• [Given entries]
==================================================

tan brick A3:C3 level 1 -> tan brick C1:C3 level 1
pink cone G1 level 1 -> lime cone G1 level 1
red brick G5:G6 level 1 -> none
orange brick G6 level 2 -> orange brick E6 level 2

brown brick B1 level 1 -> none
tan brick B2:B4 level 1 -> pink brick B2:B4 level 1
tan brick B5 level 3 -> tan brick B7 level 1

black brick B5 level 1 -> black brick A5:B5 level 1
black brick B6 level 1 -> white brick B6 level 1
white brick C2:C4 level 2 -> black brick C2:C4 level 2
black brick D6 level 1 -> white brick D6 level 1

==================================================

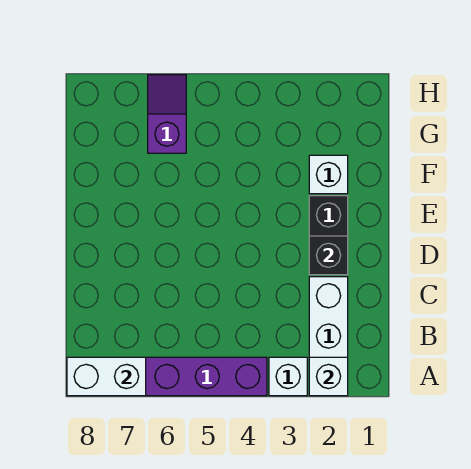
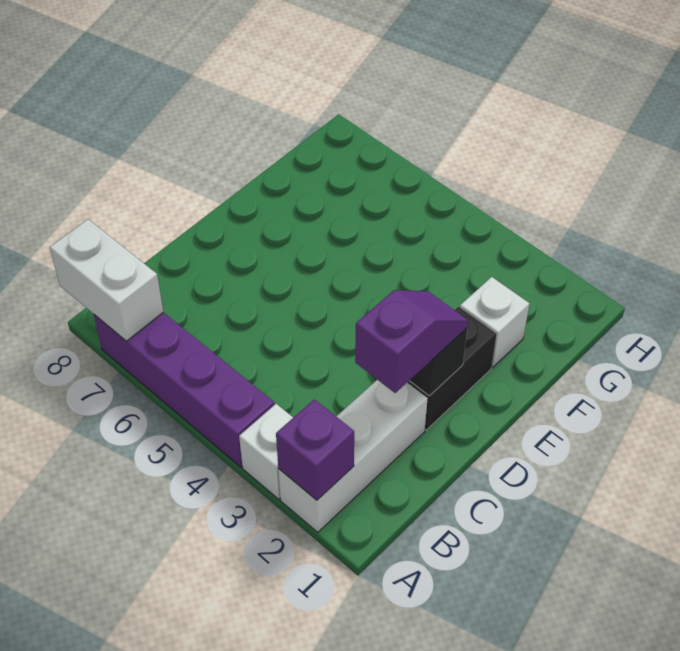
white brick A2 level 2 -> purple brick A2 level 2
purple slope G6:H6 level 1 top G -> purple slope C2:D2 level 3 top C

==================================================

• [Required action] When the string "black" occurs in a line of the material, that line belongs in the answer.

• [Finished exercise]
black brick B5 level 1 -> black brick A5:B5 level 1
black brick B6 level 1 -> white brick B6 level 1
white brick C2:C4 level 2 -> black brick C2:C4 level 2
black brick D6 level 1 -> white brick D6 level 1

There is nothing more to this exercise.